_AVAILABLE DATA:_
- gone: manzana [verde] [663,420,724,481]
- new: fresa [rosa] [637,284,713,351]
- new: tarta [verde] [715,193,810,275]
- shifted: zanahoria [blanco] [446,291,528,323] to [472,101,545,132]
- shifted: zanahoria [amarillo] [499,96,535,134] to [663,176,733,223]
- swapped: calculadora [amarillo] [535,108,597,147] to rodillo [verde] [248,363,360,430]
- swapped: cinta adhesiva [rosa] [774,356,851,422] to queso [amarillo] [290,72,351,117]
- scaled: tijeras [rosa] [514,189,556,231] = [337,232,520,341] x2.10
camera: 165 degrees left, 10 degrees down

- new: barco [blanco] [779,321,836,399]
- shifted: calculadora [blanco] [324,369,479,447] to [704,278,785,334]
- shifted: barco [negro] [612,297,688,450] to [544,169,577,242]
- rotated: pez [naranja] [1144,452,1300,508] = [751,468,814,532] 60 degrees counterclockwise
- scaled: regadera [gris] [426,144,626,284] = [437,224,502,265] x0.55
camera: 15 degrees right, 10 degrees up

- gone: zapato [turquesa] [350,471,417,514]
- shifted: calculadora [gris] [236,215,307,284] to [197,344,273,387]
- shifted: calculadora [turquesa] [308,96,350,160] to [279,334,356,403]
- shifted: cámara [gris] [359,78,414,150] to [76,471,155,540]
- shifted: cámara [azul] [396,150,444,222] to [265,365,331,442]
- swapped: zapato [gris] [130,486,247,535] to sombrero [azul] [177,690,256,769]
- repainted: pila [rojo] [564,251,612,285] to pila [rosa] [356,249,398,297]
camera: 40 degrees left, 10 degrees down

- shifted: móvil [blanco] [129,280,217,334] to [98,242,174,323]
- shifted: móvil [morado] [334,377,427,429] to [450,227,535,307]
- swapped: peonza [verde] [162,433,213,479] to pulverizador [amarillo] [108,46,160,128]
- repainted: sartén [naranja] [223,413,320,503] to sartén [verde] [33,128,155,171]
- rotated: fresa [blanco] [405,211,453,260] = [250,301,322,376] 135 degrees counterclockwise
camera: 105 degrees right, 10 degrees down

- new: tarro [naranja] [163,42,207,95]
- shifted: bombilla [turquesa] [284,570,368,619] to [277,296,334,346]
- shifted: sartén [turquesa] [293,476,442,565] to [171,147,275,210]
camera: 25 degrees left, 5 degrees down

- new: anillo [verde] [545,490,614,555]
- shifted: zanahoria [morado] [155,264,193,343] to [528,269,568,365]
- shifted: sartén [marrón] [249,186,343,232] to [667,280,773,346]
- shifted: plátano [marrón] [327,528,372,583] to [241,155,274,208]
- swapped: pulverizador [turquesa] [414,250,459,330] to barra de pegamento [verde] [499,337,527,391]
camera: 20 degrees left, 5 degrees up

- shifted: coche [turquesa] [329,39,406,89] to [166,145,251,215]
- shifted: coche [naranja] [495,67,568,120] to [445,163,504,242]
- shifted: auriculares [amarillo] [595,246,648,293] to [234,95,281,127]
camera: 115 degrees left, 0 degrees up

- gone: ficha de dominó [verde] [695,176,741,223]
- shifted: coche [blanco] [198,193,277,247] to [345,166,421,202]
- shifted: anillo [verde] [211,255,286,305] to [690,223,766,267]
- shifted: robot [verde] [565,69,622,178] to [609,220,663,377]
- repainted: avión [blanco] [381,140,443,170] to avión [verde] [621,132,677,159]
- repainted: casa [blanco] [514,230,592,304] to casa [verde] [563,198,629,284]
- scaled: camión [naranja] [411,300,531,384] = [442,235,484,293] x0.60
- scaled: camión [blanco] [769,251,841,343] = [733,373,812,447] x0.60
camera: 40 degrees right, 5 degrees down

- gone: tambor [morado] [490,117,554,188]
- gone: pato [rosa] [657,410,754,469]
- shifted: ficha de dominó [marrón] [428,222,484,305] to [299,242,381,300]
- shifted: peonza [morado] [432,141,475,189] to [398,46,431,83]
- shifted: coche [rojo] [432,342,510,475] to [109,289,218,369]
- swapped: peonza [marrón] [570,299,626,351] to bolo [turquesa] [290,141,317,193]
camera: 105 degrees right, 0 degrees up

_AIM OF THE TASK:_ Word for word, set down all of the records above.

_EXERCISE RESPONSE:_
- gone: manzana [verde] [663,420,724,481]
- new: fresa [rosa] [637,284,713,351]
- new: tarta [verde] [715,193,810,275]
- shifted: zanahoria [blanco] [446,291,528,323] to [472,101,545,132]
- shifted: zanahoria [amarillo] [499,96,535,134] to [663,176,733,223]
- swapped: calculadora [amarillo] [535,108,597,147] to rodillo [verde] [248,363,360,430]
- swapped: cinta adhesiva [rosa] [774,356,851,422] to queso [amarillo] [290,72,351,117]
- scaled: tijeras [rosa] [514,189,556,231] = [337,232,520,341] x2.10
camera: 165 degrees left, 10 degrees down

- new: barco [blanco] [779,321,836,399]
- shifted: calculadora [blanco] [324,369,479,447] to [704,278,785,334]
- shifted: barco [negro] [612,297,688,450] to [544,169,577,242]
- rotated: pez [naranja] [1144,452,1300,508] = [751,468,814,532] 60 degrees counterclockwise
- scaled: regadera [gris] [426,144,626,284] = [437,224,502,265] x0.55
camera: 15 degrees right, 10 degrees up

- gone: zapato [turquesa] [350,471,417,514]
- shifted: calculadora [gris] [236,215,307,284] to [197,344,273,387]
- shifted: calculadora [turquesa] [308,96,350,160] to [279,334,356,403]
- shifted: cámara [gris] [359,78,414,150] to [76,471,155,540]
- shifted: cámara [azul] [396,150,444,222] to [265,365,331,442]
- swapped: zapato [gris] [130,486,247,535] to sombrero [azul] [177,690,256,769]
- repainted: pila [rojo] [564,251,612,285] to pila [rosa] [356,249,398,297]
camera: 40 degrees left, 10 degrees down

- shifted: móvil [blanco] [129,280,217,334] to [98,242,174,323]
- shifted: móvil [morado] [334,377,427,429] to [450,227,535,307]
- swapped: peonza [verde] [162,433,213,479] to pulverizador [amarillo] [108,46,160,128]
- repainted: sartén [naranja] [223,413,320,503] to sartén [verde] [33,128,155,171]
- rotated: fresa [blanco] [405,211,453,260] = [250,301,322,376] 135 degrees counterclockwise
camera: 105 degrees right, 10 degrees down

- new: tarro [naranja] [163,42,207,95]
- shifted: bombilla [turquesa] [284,570,368,619] to [277,296,334,346]
- shifted: sartén [turquesa] [293,476,442,565] to [171,147,275,210]
camera: 25 degrees left, 5 degrees down

- new: anillo [verde] [545,490,614,555]
- shifted: zanahoria [morado] [155,264,193,343] to [528,269,568,365]
- shifted: sartén [marrón] [249,186,343,232] to [667,280,773,346]
- shifted: plátano [marrón] [327,528,372,583] to [241,155,274,208]
- swapped: pulverizador [turquesa] [414,250,459,330] to barra de pegamento [verde] [499,337,527,391]
camera: 20 degrees left, 5 degrees up

- shifted: coche [turquesa] [329,39,406,89] to [166,145,251,215]
- shifted: coche [naranja] [495,67,568,120] to [445,163,504,242]
- shifted: auriculares [amarillo] [595,246,648,293] to [234,95,281,127]
camera: 115 degrees left, 0 degrees up

- gone: ficha de dominó [verde] [695,176,741,223]
- shifted: coche [blanco] [198,193,277,247] to [345,166,421,202]
- shifted: anillo [verde] [211,255,286,305] to [690,223,766,267]
- shifted: robot [verde] [565,69,622,178] to [609,220,663,377]
- repainted: avión [blanco] [381,140,443,170] to avión [verde] [621,132,677,159]
- repainted: casa [blanco] [514,230,592,304] to casa [verde] [563,198,629,284]
- scaled: camión [naranja] [411,300,531,384] = [442,235,484,293] x0.60
- scaled: camión [blanco] [769,251,841,343] = [733,373,812,447] x0.60
camera: 40 degrees right, 5 degrees down

- gone: tambor [morado] [490,117,554,188]
- gone: pato [rosa] [657,410,754,469]
- shifted: ficha de dominó [marrón] [428,222,484,305] to [299,242,381,300]
- shifted: peonza [morado] [432,141,475,189] to [398,46,431,83]
- shifted: coche [rojo] [432,342,510,475] to [109,289,218,369]
- swapped: peonza [marrón] [570,299,626,351] to bolo [turquesa] [290,141,317,193]
camera: 105 degrees right, 0 degrees up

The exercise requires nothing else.